▶ INSTRUCTIONS TO FOLLOW
Scan the entries below, and for each line that includes the word "candle", make a copy.

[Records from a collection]
>>>>>
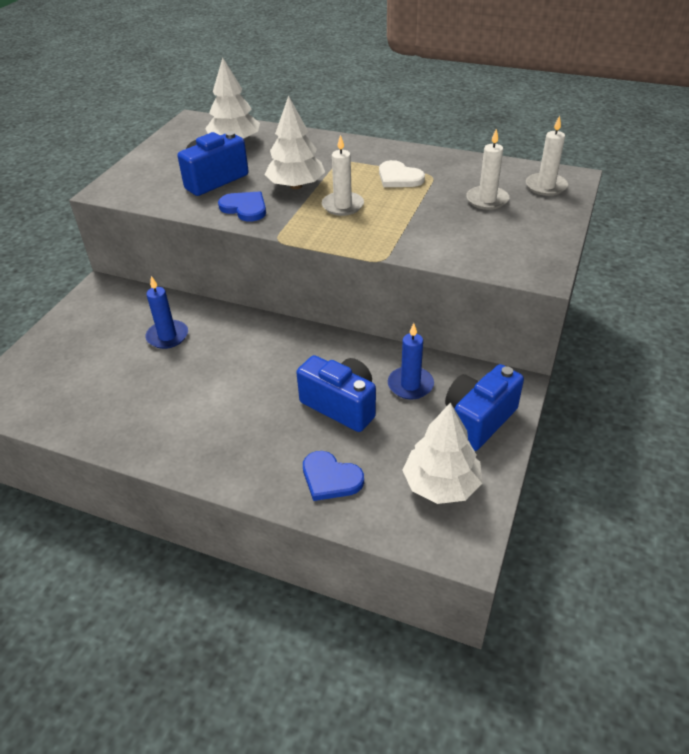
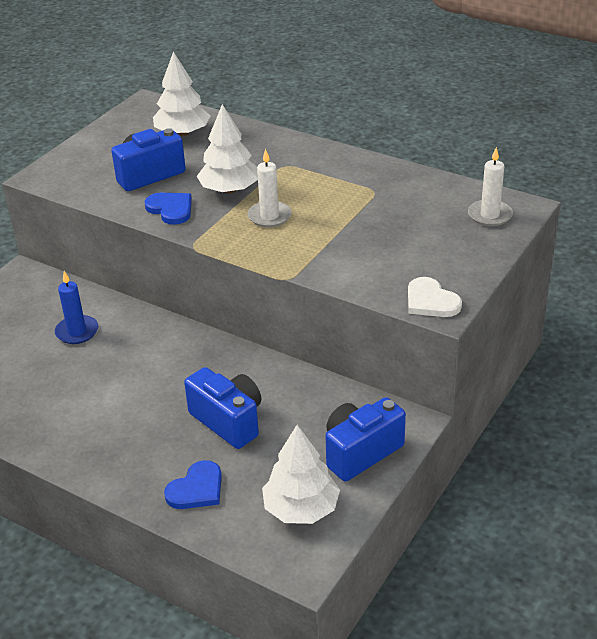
camera: 10 degrees right, 5 degrees down
(330, 478) = (196, 489): blue heart -> blue heart turned 90 degrees counterclockwise
(399, 177) = (339, 190): white heart -> white heart (431, 301)
(410, 385) = (304, 409): blue candle -> none
(487, 200) = (420, 224): white candle -> none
<<<<<
▶ WRITTEN ANSWER
(410, 385) = (304, 409): blue candle -> none
(487, 200) = (420, 224): white candle -> none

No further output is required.